● EXERCISE PROMPT: Count how many lines below include the word "semicircle". Answer with a number only.

● Stored items from a collection:
━━━━━━

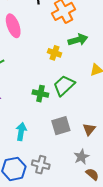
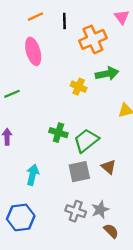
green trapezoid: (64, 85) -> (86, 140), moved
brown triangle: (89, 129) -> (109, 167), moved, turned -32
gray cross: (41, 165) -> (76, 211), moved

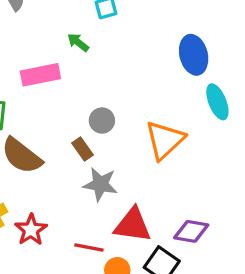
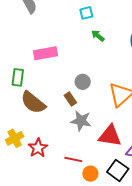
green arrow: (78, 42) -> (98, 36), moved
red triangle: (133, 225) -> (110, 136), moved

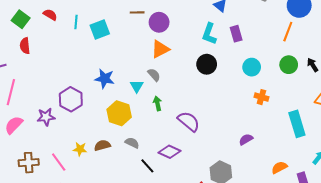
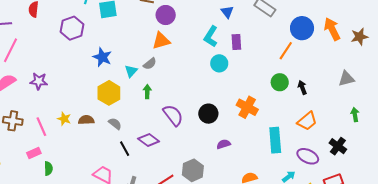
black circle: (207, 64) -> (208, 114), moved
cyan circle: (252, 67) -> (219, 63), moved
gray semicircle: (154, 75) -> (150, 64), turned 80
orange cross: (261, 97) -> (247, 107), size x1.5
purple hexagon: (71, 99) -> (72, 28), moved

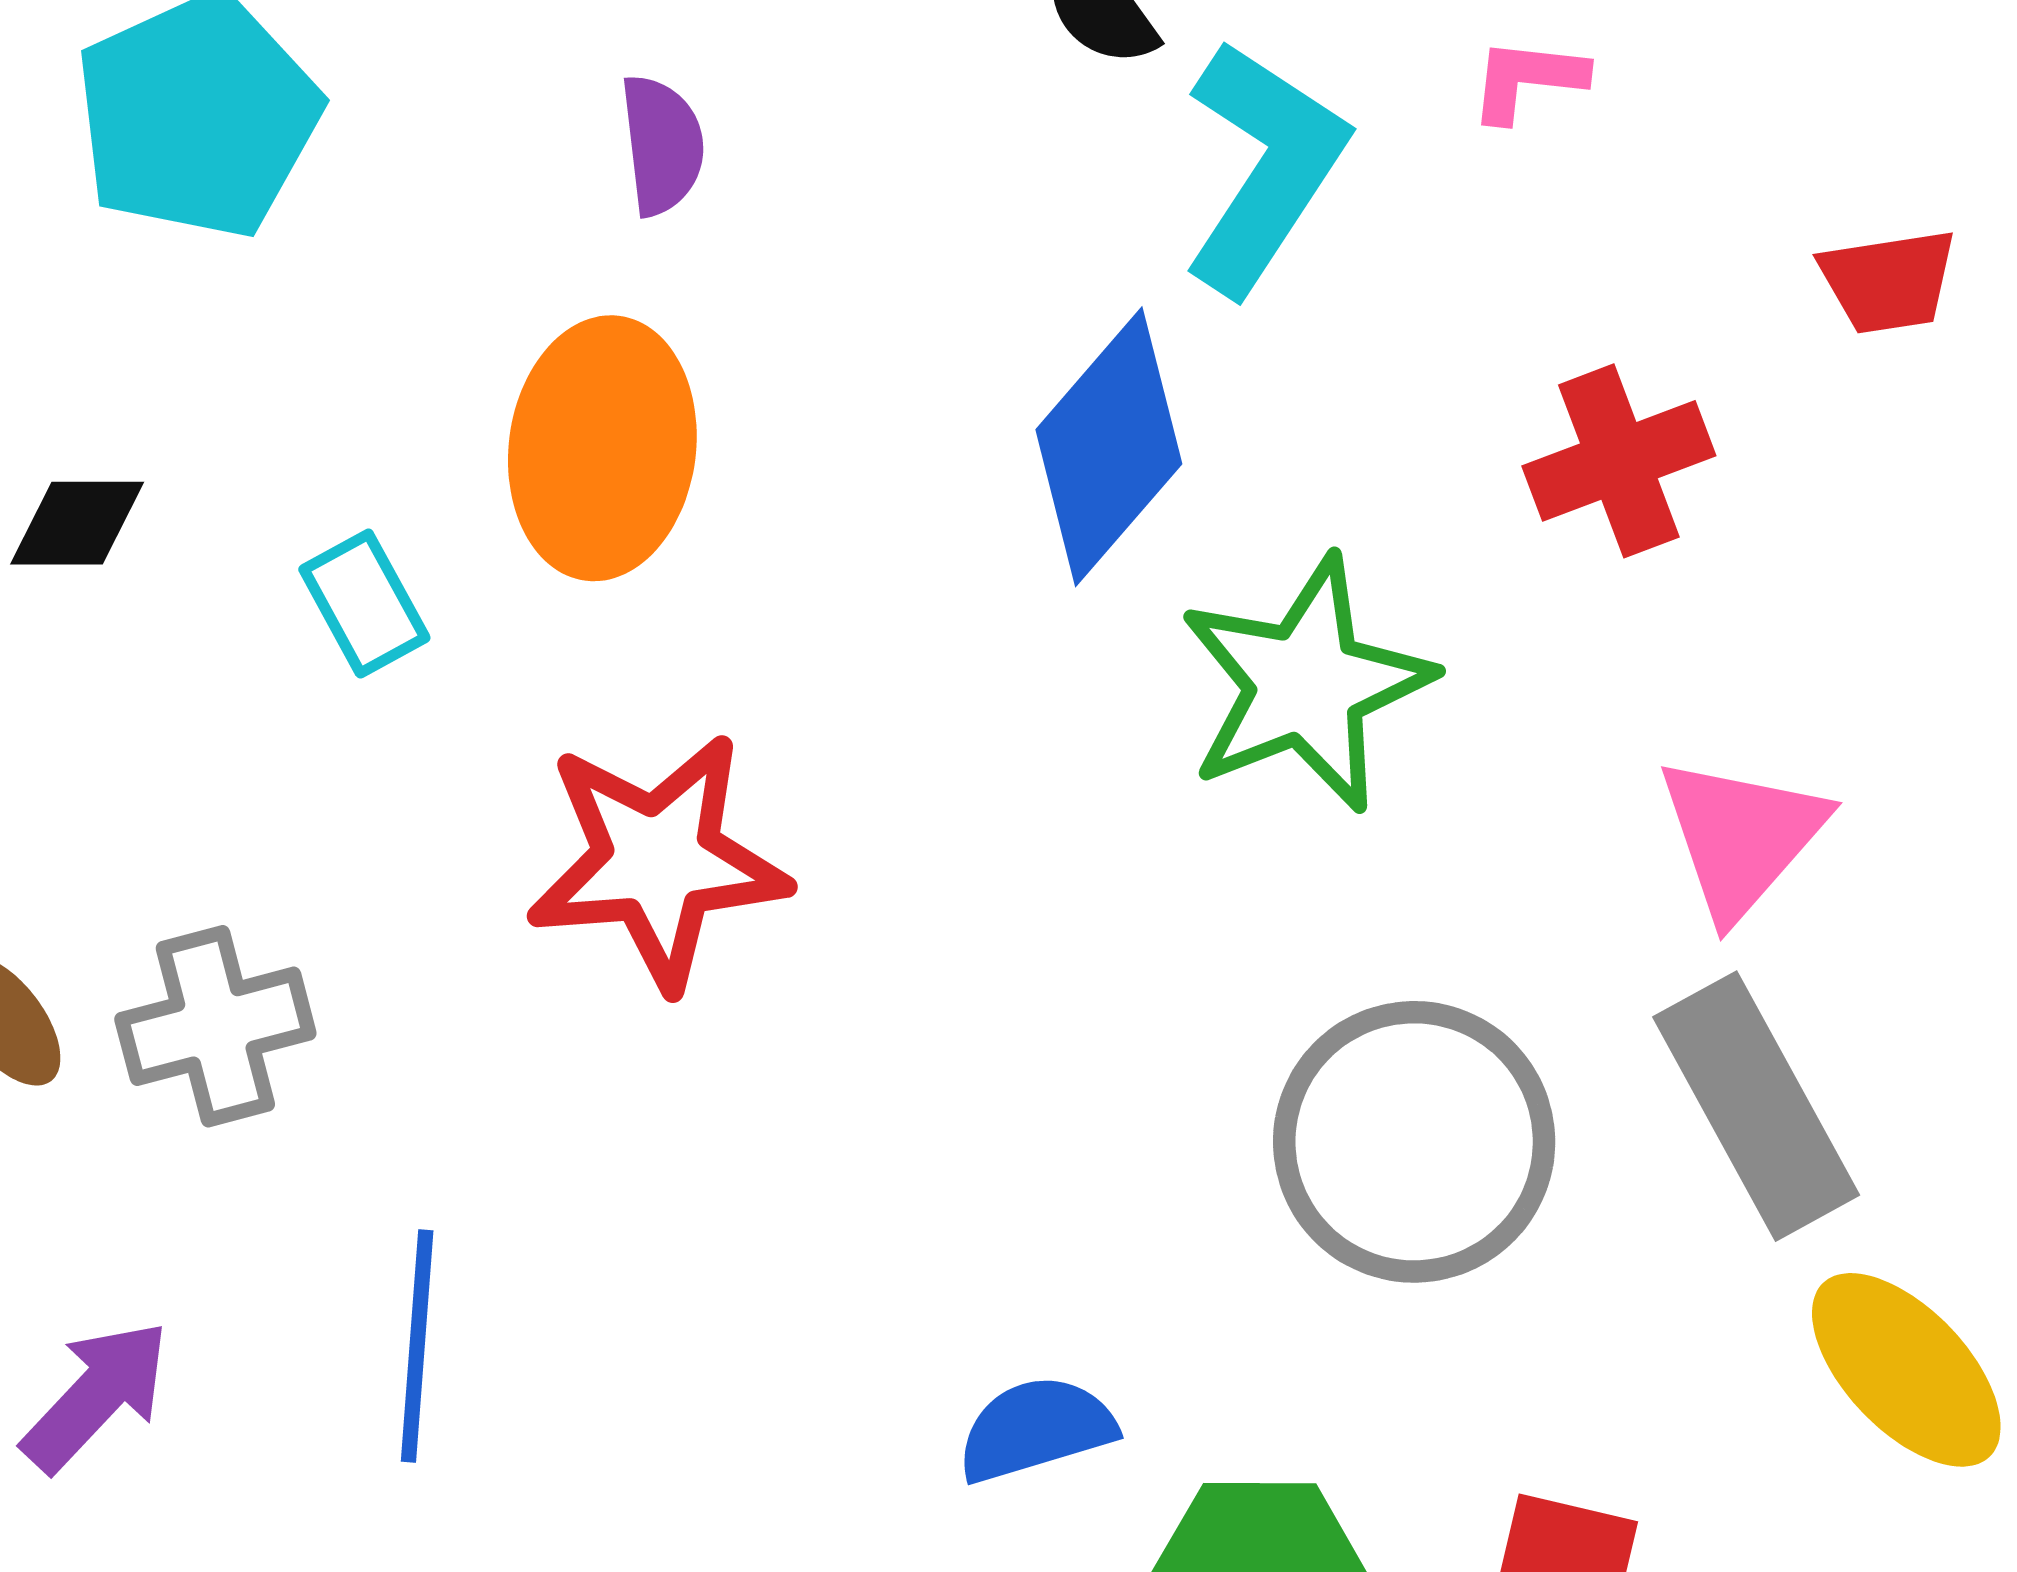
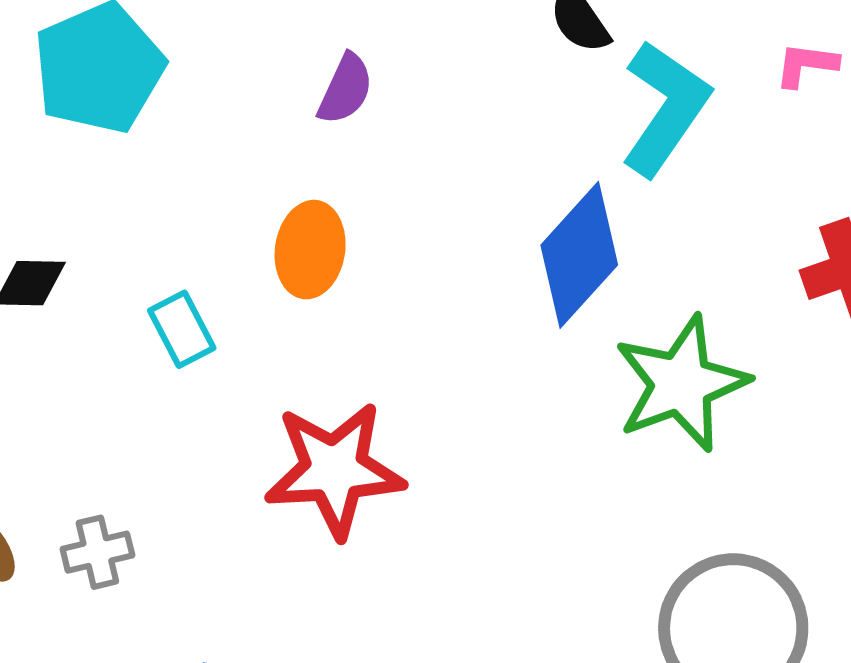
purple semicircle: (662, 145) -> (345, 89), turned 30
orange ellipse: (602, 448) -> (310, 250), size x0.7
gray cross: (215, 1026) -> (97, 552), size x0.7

━━━━━━

● ANSWER TO THE EXERCISE: 2